**TASK DIRECTIONS**
In your copy of the data, omit the pictures and keep all else exactly as given.

**MATERIAL FOR THIS EXERCISE**
- Opening Delimiter -
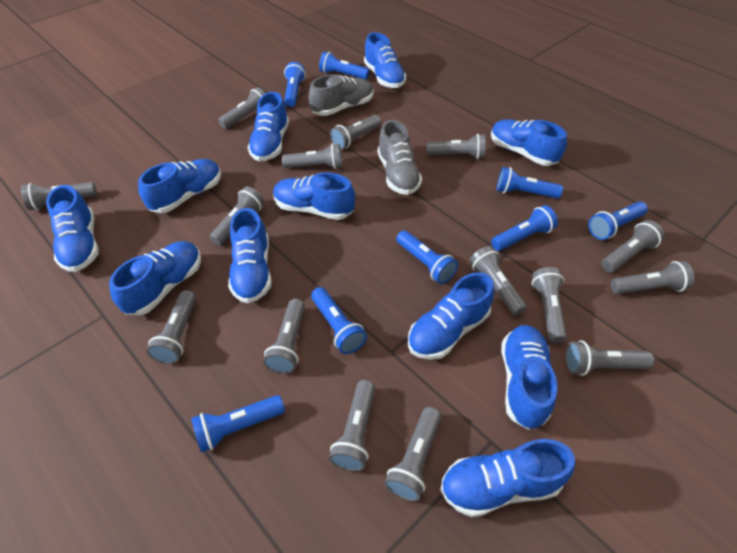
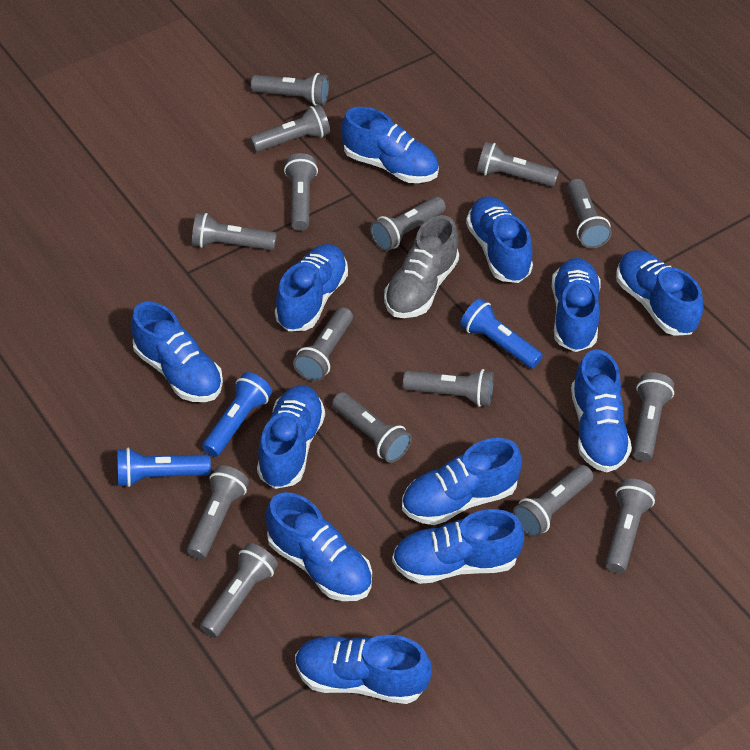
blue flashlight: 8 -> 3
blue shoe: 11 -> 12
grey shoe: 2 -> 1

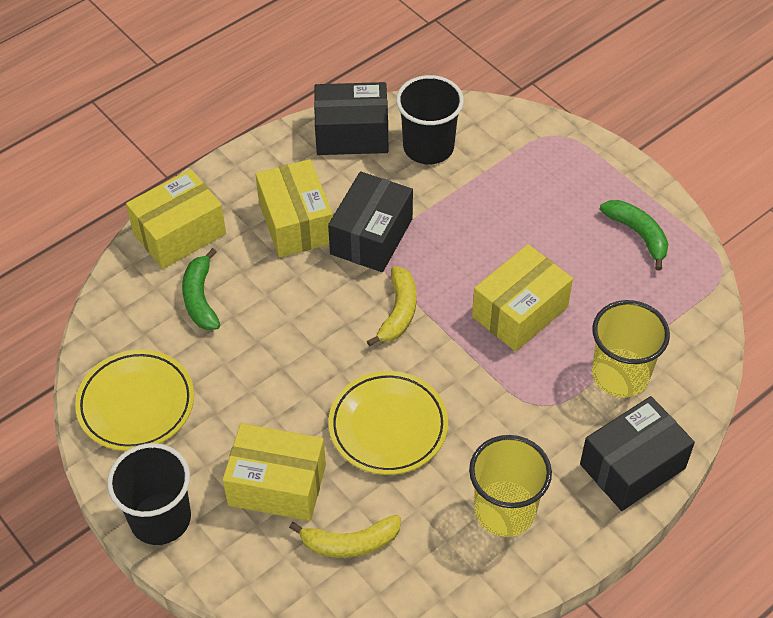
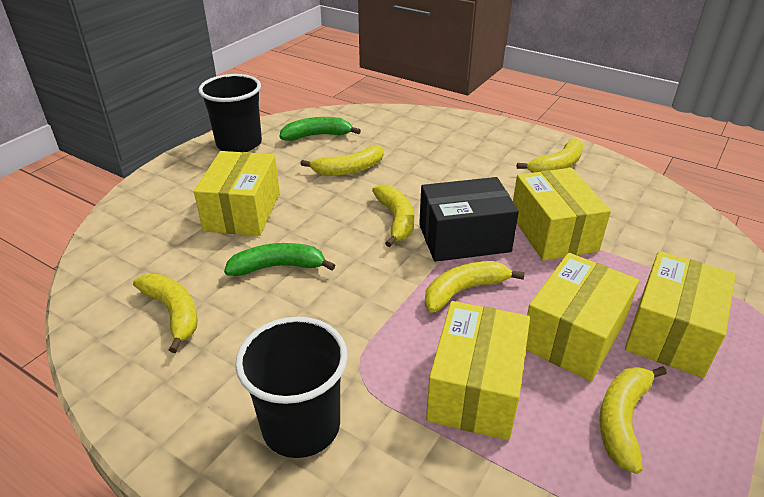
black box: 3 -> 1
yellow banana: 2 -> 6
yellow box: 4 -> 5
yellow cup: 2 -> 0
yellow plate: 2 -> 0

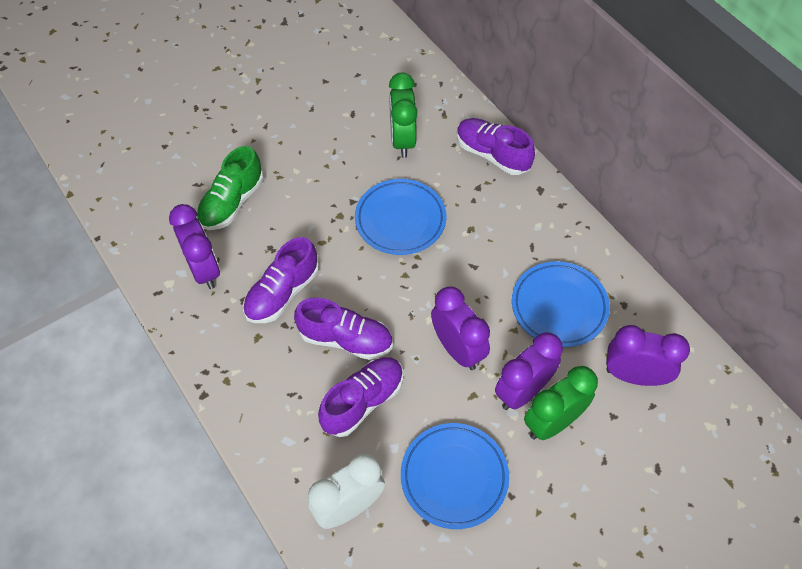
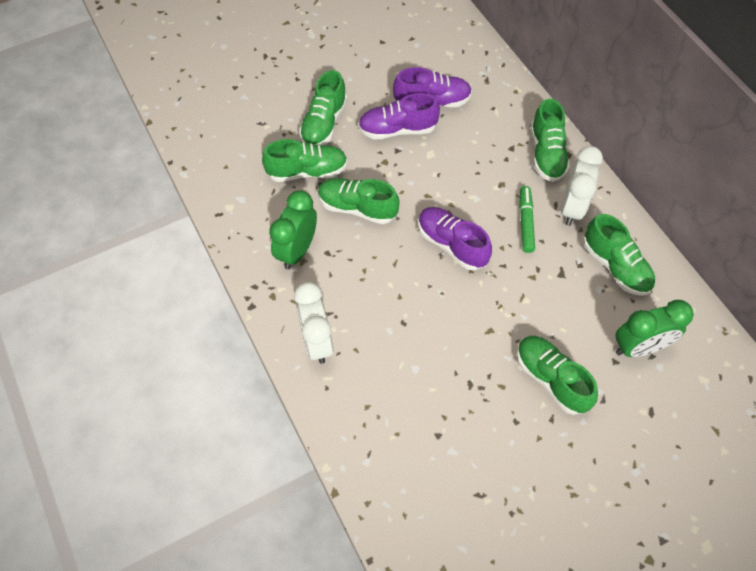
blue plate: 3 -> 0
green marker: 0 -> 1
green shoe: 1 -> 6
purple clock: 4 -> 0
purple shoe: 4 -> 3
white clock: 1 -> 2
- Closing Delimiter -
**WRITTEN SOLUTION**
blue flashlight: 8 -> 3
blue shoe: 11 -> 12
grey shoe: 2 -> 1

black box: 3 -> 1
yellow banana: 2 -> 6
yellow box: 4 -> 5
yellow cup: 2 -> 0
yellow plate: 2 -> 0

blue plate: 3 -> 0
green marker: 0 -> 1
green shoe: 1 -> 6
purple clock: 4 -> 0
purple shoe: 4 -> 3
white clock: 1 -> 2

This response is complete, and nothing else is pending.